**Records shown:**
══════

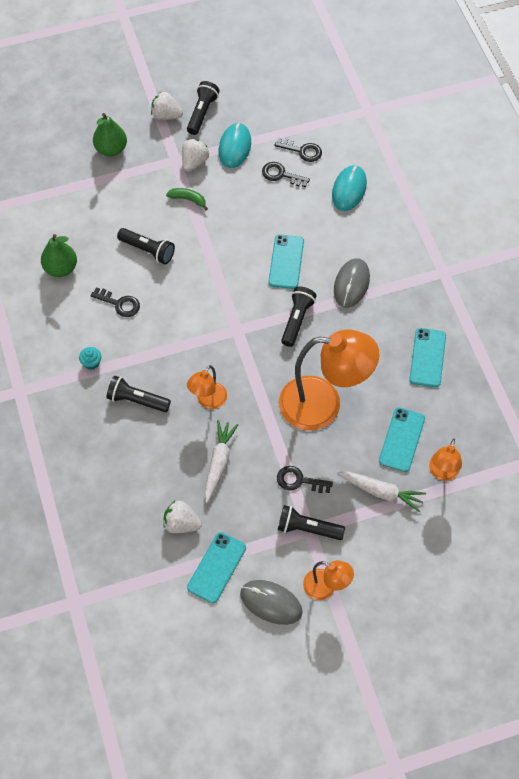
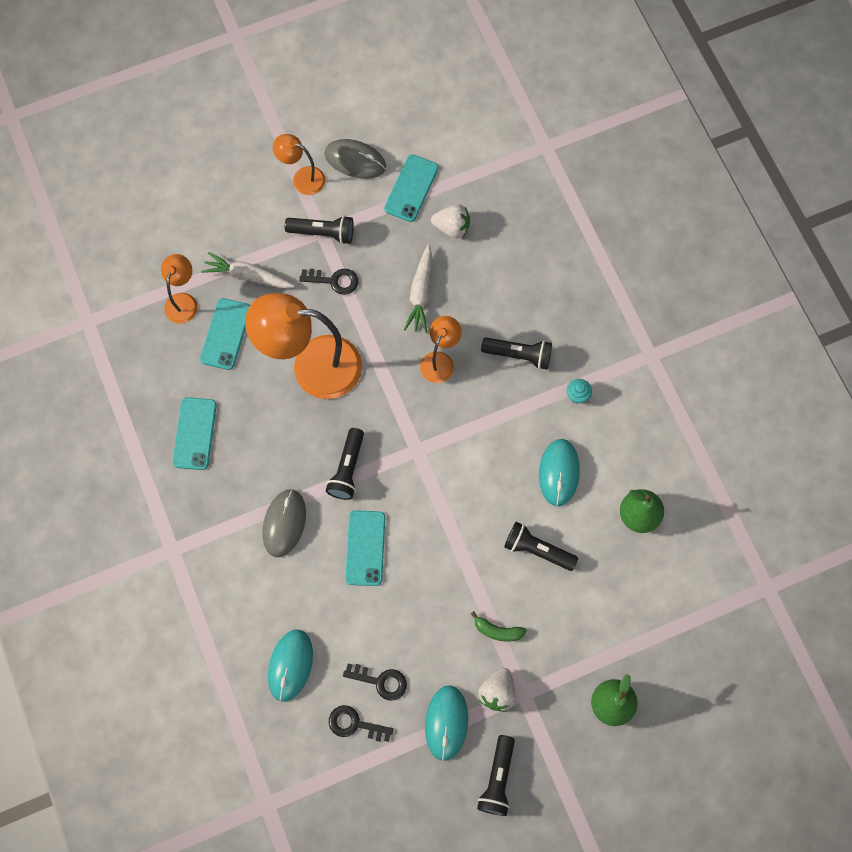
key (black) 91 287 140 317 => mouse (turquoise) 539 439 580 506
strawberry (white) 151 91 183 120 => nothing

══════

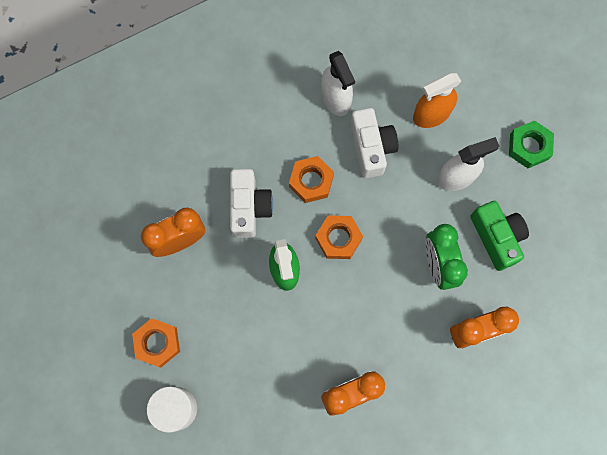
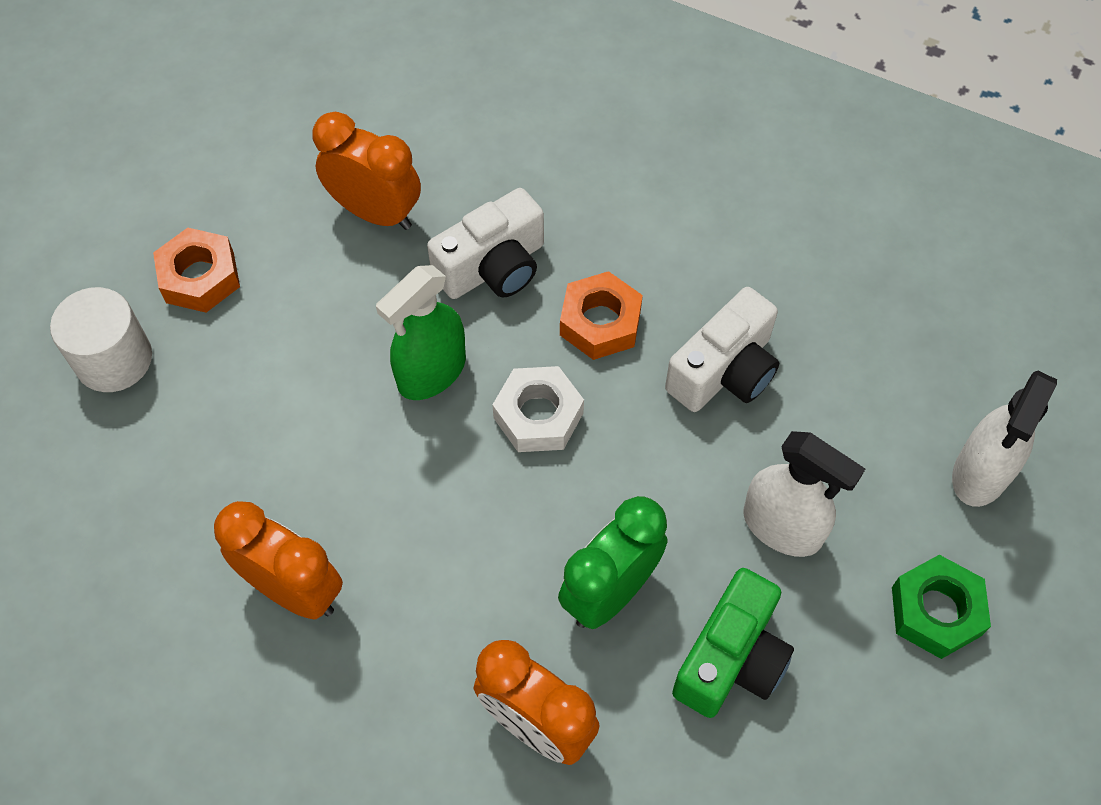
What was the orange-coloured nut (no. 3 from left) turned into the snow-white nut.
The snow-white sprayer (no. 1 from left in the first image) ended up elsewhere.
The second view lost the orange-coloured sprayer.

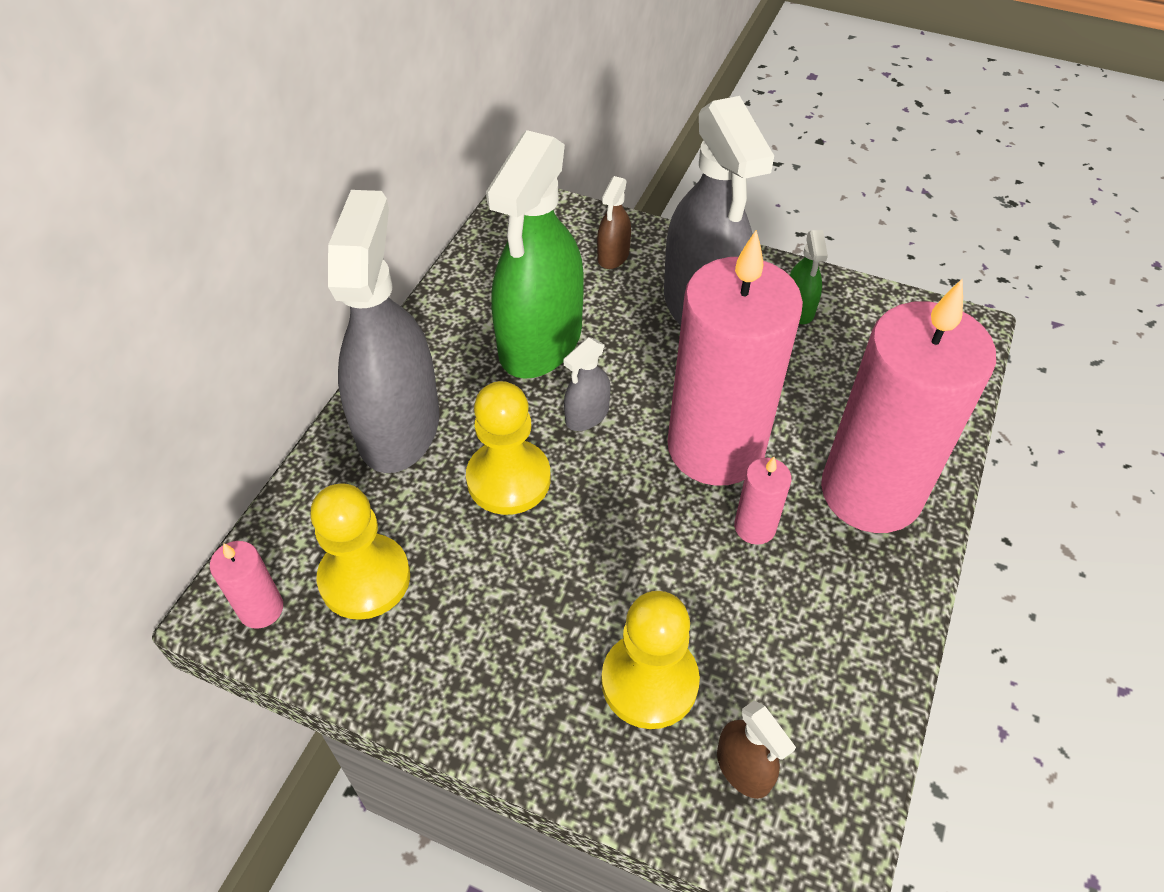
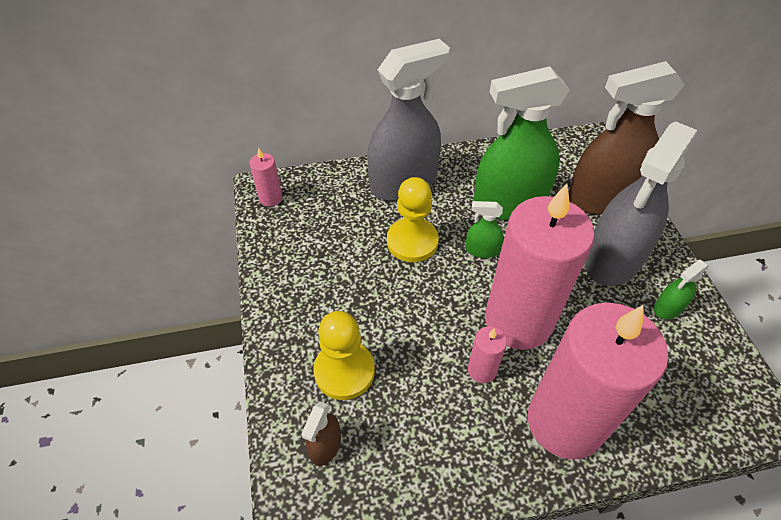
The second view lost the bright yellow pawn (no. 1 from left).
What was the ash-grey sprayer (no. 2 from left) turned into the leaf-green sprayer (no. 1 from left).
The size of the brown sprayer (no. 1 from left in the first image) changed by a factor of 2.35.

══════

**To do:** Report every line above that has the string "snow" in it.

**Your solution:**
What was the orange-coloured nut (no. 3 from left) turned into the snow-white nut.
The snow-white sprayer (no. 1 from left in the first image) ended up elsewhere.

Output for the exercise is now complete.